[Version comparison data]
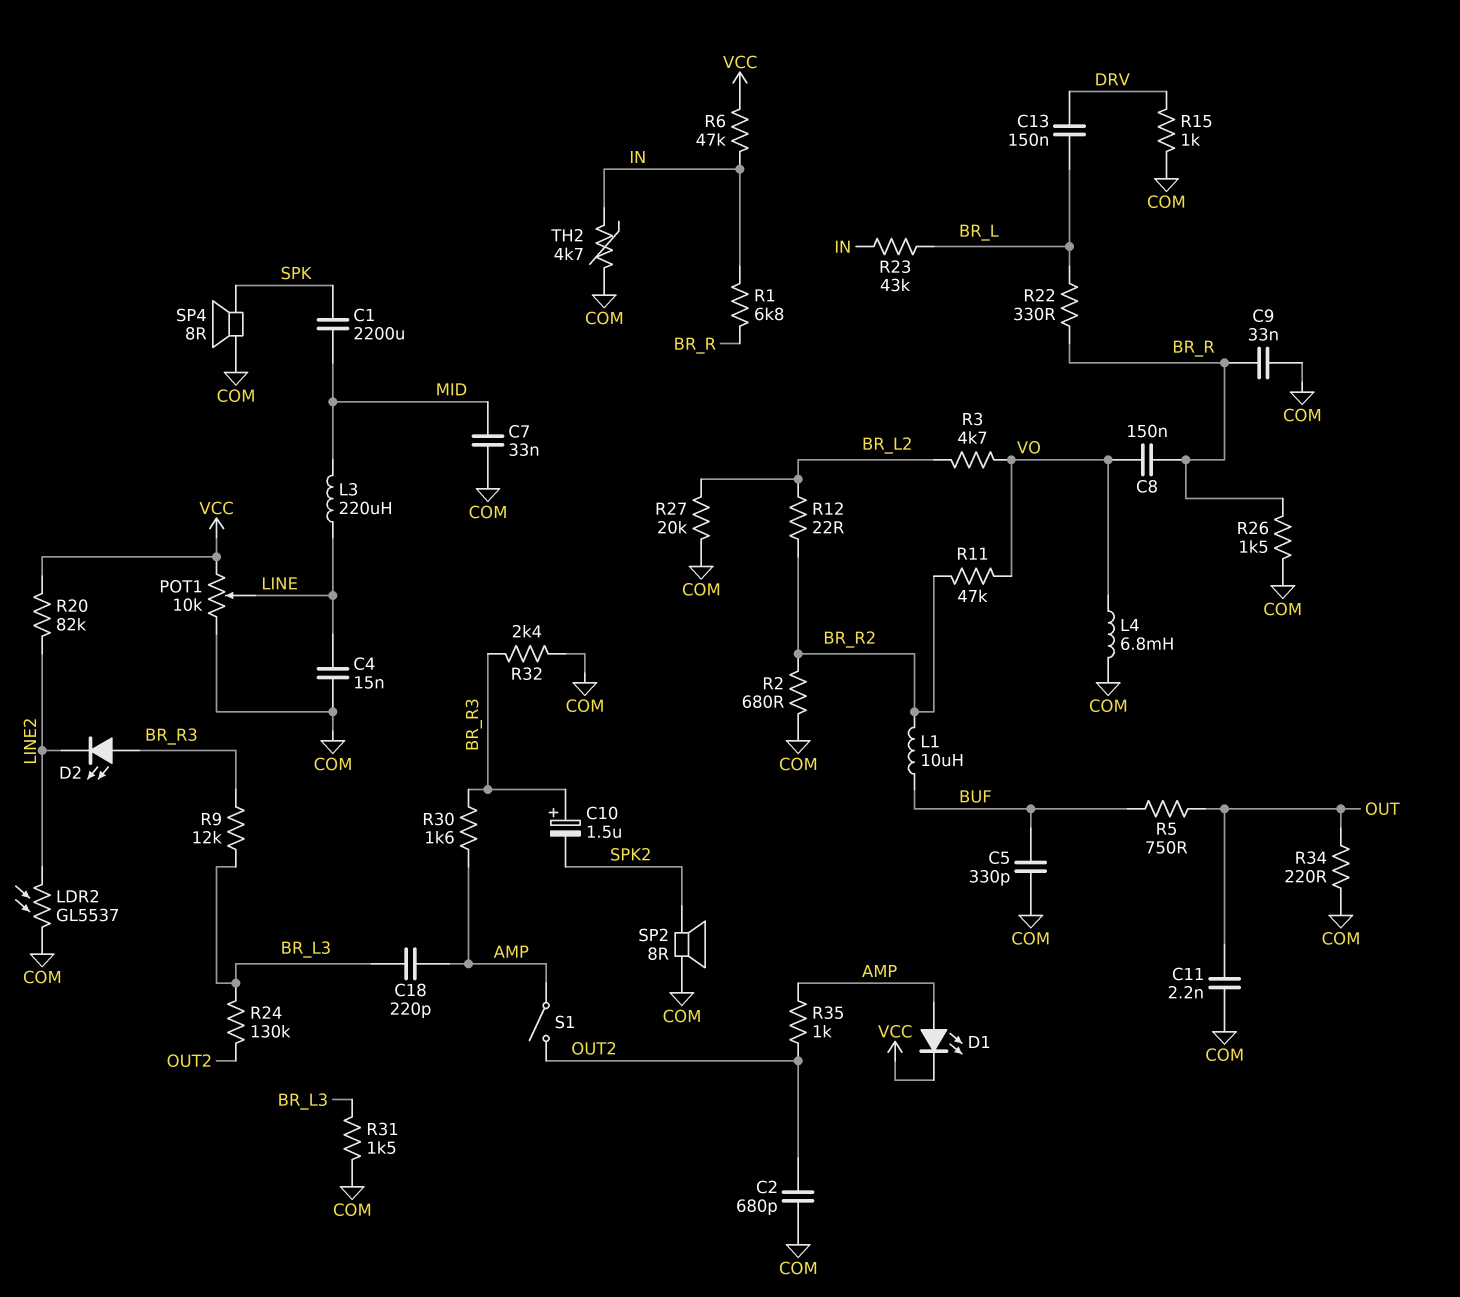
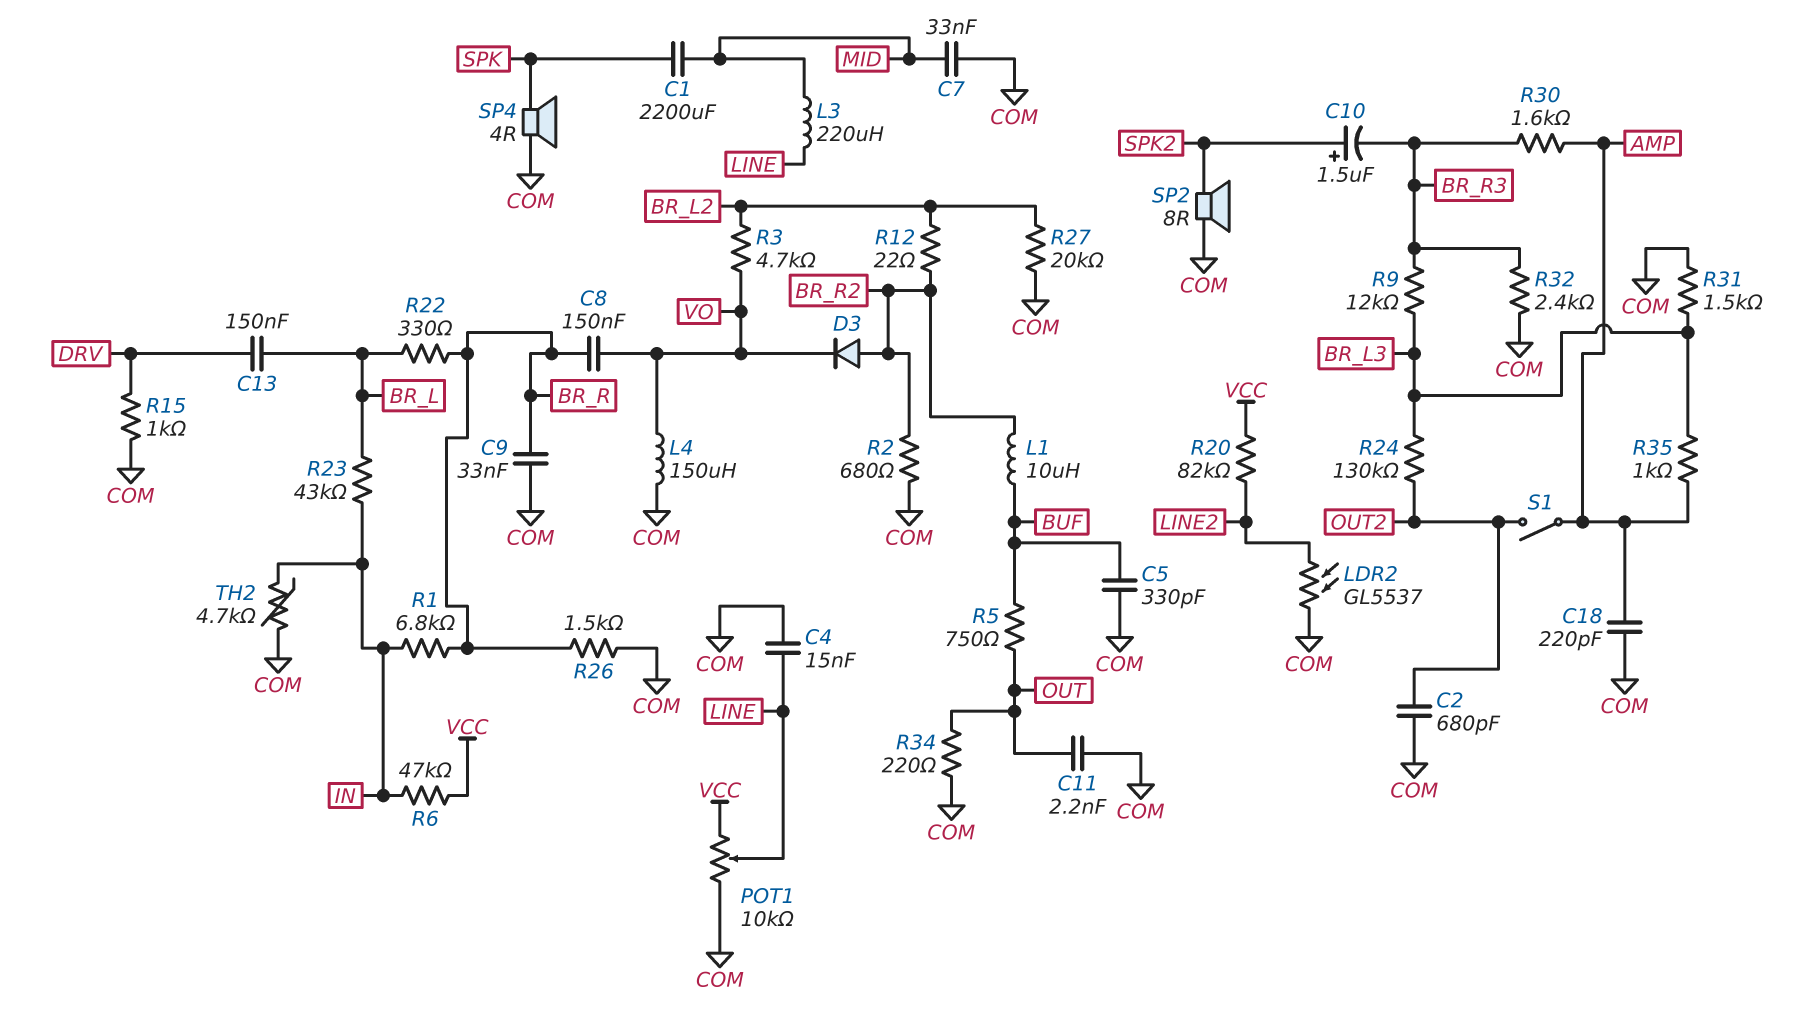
C10: 1.5uF (plus BR_R3, minus SPK2) -> 1.5uF (plus SPK2, minus BR_R3)
C18: 220pF (AMP, BR_L3) -> 220pF (AMP, COM)
D1: LED (A AMP, K VCC) -> none
D2: LED (A BR_R3, K LINE2) -> none
D3: none -> diode (A BR_R2, K VO)
L4: 6.8mH (COM, VO) -> 150uH (COM, VO)
R11: 47k (BR_R2, VO) -> none
R35: 1k (AMP, OUT2) -> 1k (AMP, BR_L3)
SP4: speaker 8R (COM, SPK) -> speaker 4R (COM, SPK)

About this task
Return the records above verbatim, images excluded.

Exercise solution
C10: 1.5uF (plus BR_R3, minus SPK2) -> 1.5uF (plus SPK2, minus BR_R3)
C18: 220pF (AMP, BR_L3) -> 220pF (AMP, COM)
D1: LED (A AMP, K VCC) -> none
D2: LED (A BR_R3, K LINE2) -> none
D3: none -> diode (A BR_R2, K VO)
L4: 6.8mH (COM, VO) -> 150uH (COM, VO)
R11: 47k (BR_R2, VO) -> none
R35: 1k (AMP, OUT2) -> 1k (AMP, BR_L3)
SP4: speaker 8R (COM, SPK) -> speaker 4R (COM, SPK)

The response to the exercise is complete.